• [WHAT YOU NEED TO DO]
Write out exactly the lines from the start of the entries through the one that contains "white mouse [94,216,143,253]", including both.

═════ MATERIAL TO PROCESS

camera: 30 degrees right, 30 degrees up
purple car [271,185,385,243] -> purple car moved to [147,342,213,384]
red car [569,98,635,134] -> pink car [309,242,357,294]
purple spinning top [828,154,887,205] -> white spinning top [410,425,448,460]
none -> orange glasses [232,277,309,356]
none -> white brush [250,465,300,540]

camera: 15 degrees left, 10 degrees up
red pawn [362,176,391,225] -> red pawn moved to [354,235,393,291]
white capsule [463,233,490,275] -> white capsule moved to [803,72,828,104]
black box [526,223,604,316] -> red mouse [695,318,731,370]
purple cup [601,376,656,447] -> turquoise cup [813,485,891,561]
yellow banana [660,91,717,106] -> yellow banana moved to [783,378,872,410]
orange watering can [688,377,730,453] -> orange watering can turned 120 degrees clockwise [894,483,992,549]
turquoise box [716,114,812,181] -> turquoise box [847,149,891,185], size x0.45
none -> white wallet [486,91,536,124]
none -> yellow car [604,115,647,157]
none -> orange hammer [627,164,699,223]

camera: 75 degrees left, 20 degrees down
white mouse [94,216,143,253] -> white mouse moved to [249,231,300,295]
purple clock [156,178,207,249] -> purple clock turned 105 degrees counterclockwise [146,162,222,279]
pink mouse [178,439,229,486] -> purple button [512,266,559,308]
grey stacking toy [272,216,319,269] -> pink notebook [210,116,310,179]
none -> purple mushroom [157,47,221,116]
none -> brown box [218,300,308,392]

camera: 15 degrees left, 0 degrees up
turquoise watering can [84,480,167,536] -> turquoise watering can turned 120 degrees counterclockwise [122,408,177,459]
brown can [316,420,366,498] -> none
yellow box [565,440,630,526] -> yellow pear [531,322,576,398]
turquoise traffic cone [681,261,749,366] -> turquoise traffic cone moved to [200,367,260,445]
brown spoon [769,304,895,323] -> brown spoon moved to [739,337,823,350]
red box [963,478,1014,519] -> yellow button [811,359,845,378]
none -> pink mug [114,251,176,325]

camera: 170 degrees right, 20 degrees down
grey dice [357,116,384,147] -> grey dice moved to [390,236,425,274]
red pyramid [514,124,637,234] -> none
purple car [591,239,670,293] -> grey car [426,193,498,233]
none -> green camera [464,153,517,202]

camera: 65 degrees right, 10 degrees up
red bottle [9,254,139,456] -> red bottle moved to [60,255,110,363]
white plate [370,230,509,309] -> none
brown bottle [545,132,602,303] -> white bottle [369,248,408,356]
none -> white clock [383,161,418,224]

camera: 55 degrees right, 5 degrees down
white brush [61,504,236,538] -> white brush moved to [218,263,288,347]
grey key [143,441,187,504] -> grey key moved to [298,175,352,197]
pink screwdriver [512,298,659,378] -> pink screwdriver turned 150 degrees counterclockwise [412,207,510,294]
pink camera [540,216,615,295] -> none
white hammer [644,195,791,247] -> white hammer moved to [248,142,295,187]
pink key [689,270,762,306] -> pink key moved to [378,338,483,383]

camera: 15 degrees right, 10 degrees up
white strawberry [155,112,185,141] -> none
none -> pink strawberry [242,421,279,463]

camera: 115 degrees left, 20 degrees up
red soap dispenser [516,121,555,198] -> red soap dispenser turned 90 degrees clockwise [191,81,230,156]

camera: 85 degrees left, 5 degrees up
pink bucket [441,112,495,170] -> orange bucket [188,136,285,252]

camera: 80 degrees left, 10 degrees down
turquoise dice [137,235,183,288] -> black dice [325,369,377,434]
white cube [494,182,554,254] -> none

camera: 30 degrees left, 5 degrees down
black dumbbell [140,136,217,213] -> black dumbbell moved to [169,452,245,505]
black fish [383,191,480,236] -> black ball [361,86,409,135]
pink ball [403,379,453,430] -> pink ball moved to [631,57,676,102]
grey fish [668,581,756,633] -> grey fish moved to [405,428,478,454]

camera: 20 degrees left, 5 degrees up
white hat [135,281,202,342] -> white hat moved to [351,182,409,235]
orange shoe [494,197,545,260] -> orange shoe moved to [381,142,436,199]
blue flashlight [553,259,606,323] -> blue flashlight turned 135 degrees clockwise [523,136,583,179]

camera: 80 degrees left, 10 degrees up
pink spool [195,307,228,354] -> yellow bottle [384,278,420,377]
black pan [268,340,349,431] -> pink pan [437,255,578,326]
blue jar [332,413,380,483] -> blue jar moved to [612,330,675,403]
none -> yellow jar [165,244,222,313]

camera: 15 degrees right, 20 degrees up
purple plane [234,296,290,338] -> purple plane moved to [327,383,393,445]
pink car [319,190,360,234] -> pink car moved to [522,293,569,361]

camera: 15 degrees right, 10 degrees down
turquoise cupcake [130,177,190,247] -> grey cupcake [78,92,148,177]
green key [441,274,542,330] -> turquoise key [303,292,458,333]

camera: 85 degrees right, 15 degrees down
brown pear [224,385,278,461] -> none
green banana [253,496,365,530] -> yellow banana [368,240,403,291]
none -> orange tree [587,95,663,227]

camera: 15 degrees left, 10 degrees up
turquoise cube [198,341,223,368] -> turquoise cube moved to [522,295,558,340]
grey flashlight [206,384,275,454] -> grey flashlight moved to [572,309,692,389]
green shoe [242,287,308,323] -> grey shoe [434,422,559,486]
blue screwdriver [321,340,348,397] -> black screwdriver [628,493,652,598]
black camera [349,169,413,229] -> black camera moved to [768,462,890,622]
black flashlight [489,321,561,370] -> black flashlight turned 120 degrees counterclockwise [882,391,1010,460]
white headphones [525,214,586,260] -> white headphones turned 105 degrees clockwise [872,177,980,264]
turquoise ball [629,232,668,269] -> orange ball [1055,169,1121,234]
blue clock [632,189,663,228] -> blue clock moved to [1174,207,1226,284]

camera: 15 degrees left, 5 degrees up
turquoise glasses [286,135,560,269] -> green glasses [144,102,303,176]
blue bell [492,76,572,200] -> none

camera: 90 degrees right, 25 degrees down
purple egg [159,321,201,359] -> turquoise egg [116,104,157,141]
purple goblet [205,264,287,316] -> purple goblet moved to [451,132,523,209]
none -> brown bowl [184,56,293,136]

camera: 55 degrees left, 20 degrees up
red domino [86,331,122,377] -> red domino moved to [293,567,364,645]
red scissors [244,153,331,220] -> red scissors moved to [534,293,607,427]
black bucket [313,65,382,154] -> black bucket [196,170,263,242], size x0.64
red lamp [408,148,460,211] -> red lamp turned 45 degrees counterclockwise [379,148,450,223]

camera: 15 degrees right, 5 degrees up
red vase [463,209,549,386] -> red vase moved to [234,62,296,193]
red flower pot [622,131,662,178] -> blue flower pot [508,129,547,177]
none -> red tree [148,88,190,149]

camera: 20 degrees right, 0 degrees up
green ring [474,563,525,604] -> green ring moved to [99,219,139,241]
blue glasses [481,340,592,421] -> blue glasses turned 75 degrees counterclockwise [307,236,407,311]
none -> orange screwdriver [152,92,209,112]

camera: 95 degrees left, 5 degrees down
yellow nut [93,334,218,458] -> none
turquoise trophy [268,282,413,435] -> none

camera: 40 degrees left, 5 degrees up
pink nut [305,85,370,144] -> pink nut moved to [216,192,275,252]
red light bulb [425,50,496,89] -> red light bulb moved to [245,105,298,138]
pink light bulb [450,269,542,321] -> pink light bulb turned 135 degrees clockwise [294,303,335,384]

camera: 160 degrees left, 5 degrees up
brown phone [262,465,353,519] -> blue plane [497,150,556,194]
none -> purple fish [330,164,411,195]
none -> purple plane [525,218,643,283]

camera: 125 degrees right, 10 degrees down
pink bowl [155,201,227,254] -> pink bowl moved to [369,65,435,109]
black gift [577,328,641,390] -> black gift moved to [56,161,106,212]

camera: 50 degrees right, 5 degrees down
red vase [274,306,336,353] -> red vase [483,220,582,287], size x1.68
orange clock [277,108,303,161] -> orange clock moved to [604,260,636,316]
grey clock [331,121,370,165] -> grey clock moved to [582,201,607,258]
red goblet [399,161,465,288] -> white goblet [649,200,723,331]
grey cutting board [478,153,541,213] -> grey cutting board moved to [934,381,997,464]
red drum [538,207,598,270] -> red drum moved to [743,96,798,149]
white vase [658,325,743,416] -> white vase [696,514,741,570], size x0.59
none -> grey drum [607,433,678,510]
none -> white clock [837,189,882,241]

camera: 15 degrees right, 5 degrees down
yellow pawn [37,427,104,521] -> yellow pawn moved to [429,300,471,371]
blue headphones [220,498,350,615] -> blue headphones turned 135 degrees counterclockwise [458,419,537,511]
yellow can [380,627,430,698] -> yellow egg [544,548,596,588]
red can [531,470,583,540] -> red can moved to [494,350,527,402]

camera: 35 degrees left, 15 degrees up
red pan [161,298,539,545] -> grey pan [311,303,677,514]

══════════

• [RESULT]
camera: 30 degrees right, 30 degrees up
purple car [271,185,385,243] -> purple car moved to [147,342,213,384]
red car [569,98,635,134] -> pink car [309,242,357,294]
purple spinning top [828,154,887,205] -> white spinning top [410,425,448,460]
none -> orange glasses [232,277,309,356]
none -> white brush [250,465,300,540]

camera: 15 degrees left, 10 degrees up
red pawn [362,176,391,225] -> red pawn moved to [354,235,393,291]
white capsule [463,233,490,275] -> white capsule moved to [803,72,828,104]
black box [526,223,604,316] -> red mouse [695,318,731,370]
purple cup [601,376,656,447] -> turquoise cup [813,485,891,561]
yellow banana [660,91,717,106] -> yellow banana moved to [783,378,872,410]
orange watering can [688,377,730,453] -> orange watering can turned 120 degrees clockwise [894,483,992,549]
turquoise box [716,114,812,181] -> turquoise box [847,149,891,185], size x0.45
none -> white wallet [486,91,536,124]
none -> yellow car [604,115,647,157]
none -> orange hammer [627,164,699,223]

camera: 75 degrees left, 20 degrees down
white mouse [94,216,143,253] -> white mouse moved to [249,231,300,295]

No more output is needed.